TASK BRIEF
Retype, word for word, only the lines from the one containing "repainted: cylinder shape/leaf-green" through the last line of the listing below. Pictures do not belong in the result.

DATASET CONTENT
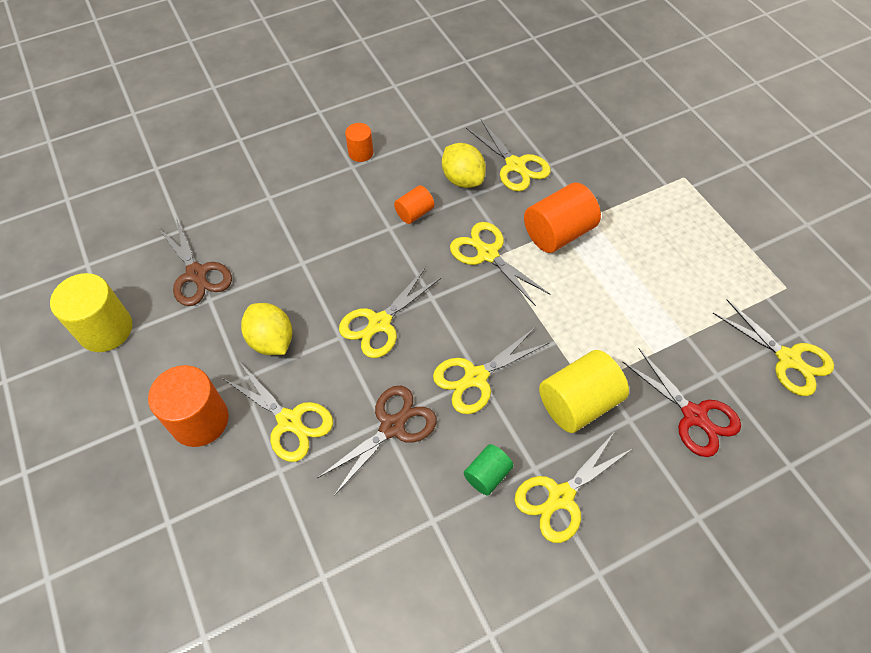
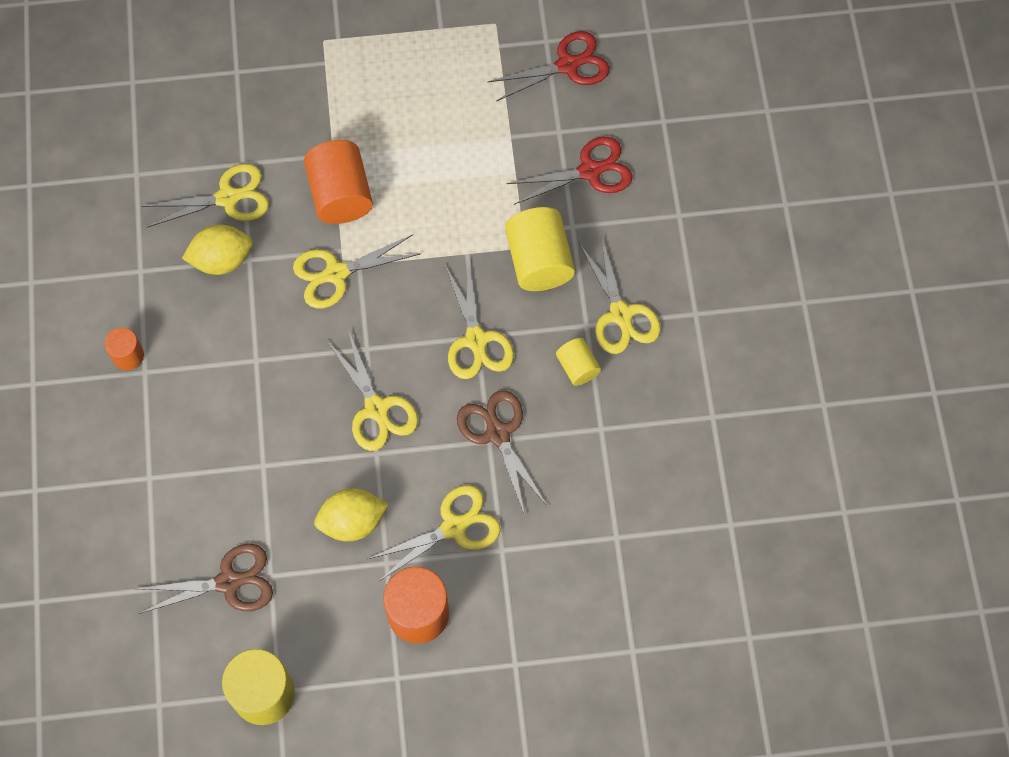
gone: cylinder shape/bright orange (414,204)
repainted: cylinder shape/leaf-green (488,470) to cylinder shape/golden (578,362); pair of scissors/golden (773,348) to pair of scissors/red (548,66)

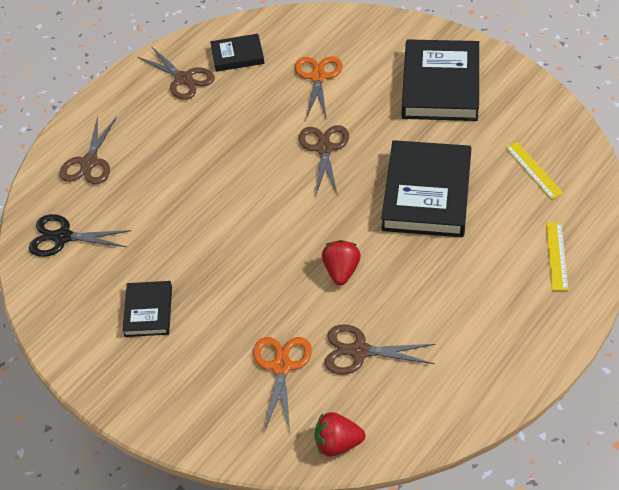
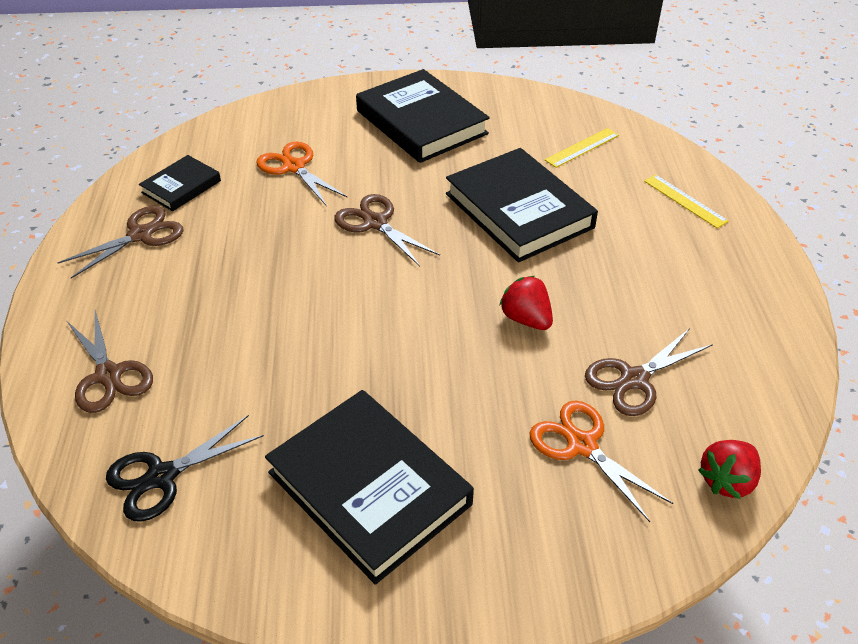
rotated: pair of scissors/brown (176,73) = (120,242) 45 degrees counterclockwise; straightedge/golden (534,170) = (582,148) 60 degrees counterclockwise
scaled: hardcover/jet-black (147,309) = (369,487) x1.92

SOLUTION FOR THIS EXERCISE
repainted: cylinder shape/leaf-green (488,470) to cylinder shape/golden (578,362); pair of scissors/golden (773,348) to pair of scissors/red (548,66)

rotated: pair of scissors/brown (176,73) = (120,242) 45 degrees counterclockwise; straightedge/golden (534,170) = (582,148) 60 degrees counterclockwise
scaled: hardcover/jet-black (147,309) = (369,487) x1.92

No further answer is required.